EXERCISE DETAILS:
Look through the records below, and whenever a line contains "degrees", copy it.

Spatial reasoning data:
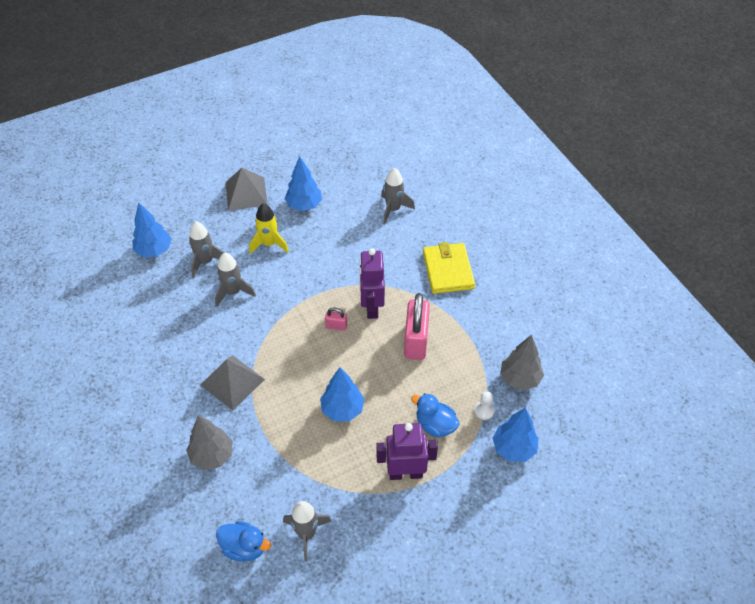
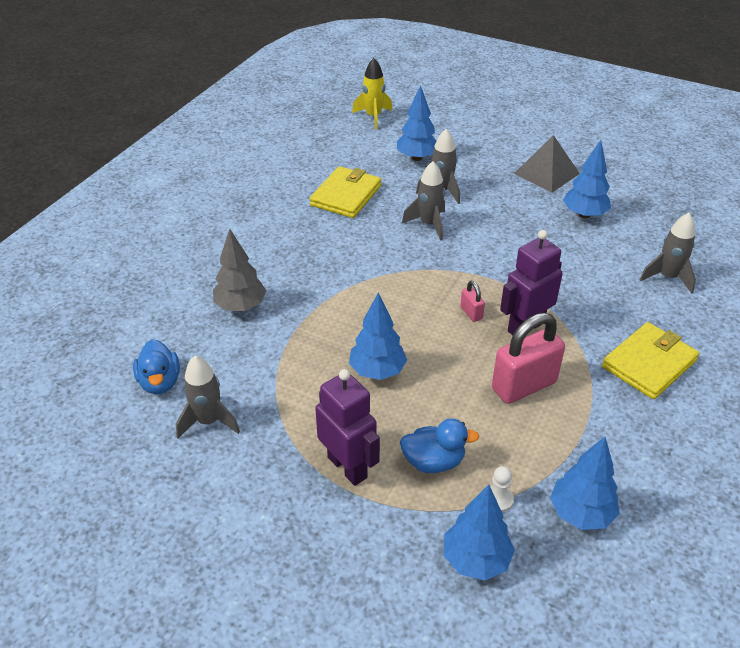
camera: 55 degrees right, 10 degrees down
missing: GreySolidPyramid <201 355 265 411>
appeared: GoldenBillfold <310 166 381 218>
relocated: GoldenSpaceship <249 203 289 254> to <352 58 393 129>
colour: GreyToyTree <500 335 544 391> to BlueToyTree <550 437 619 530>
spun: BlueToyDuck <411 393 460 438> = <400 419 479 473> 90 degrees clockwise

ANSWER TO THE PROBLEM:
camera: 55 degrees right, 10 degrees down
spun: BlueToyDuck <411 393 460 438> = <400 419 479 473> 90 degrees clockwise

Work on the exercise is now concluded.